Data for analysis
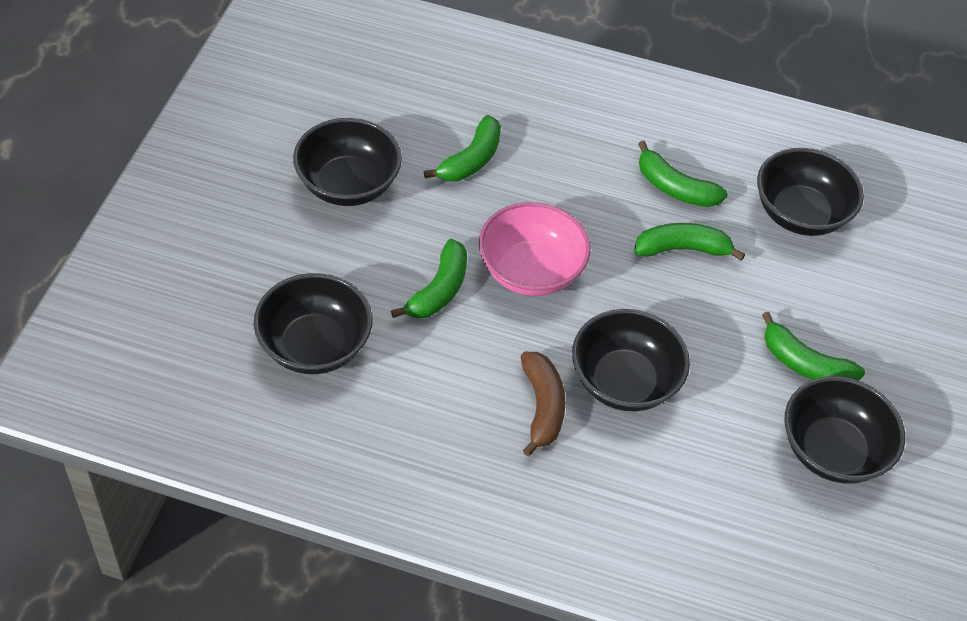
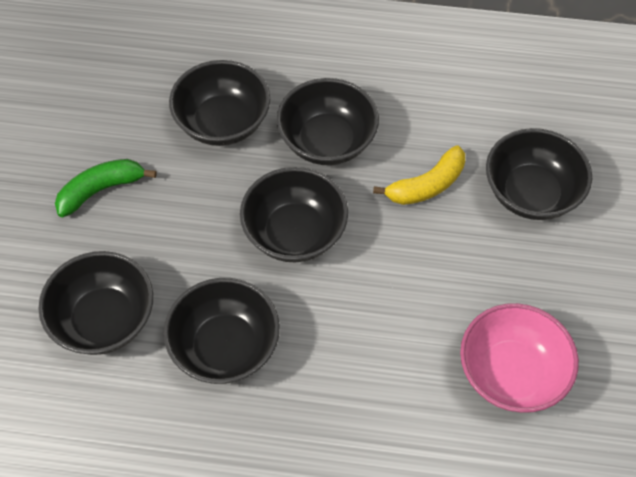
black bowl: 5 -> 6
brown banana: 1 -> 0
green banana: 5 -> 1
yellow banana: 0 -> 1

---

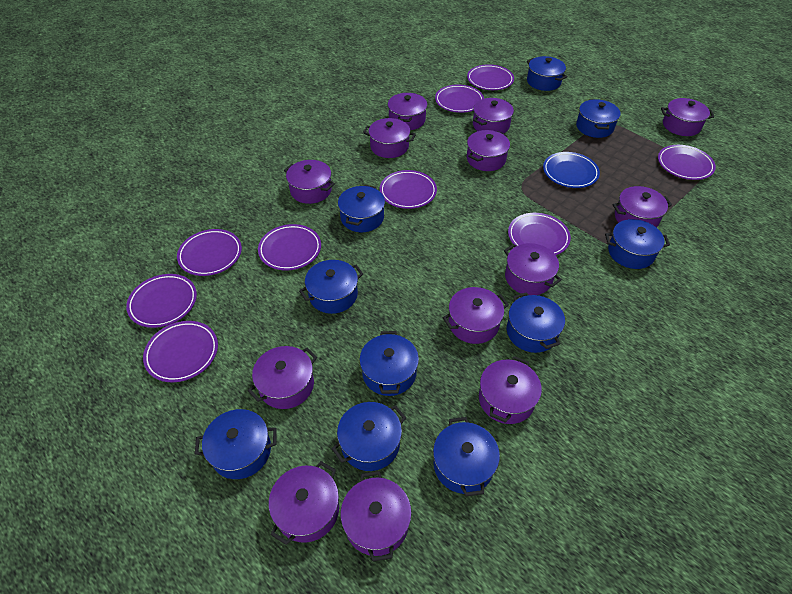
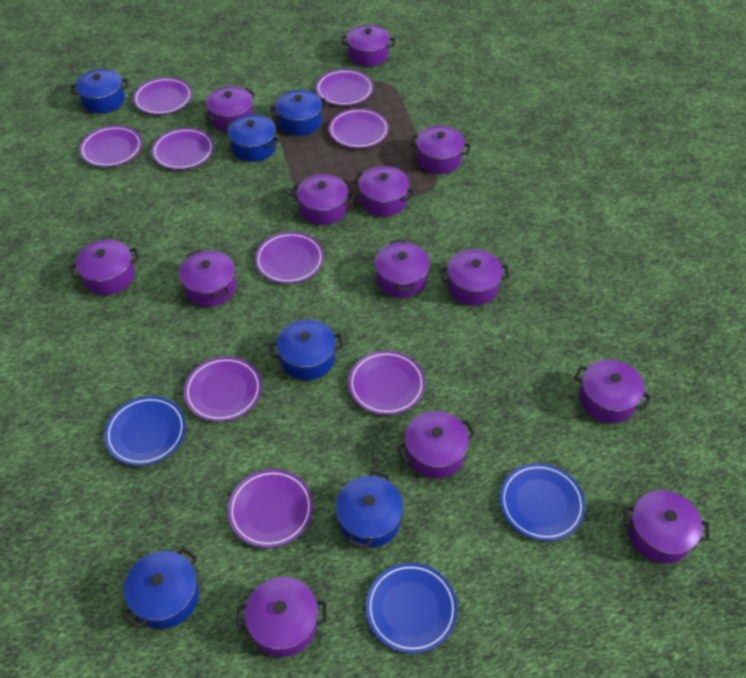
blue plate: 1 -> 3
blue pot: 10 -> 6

Problem statement
Nothing but a number should be given: how many lines of the material contain "banana".

Solution to this problem
3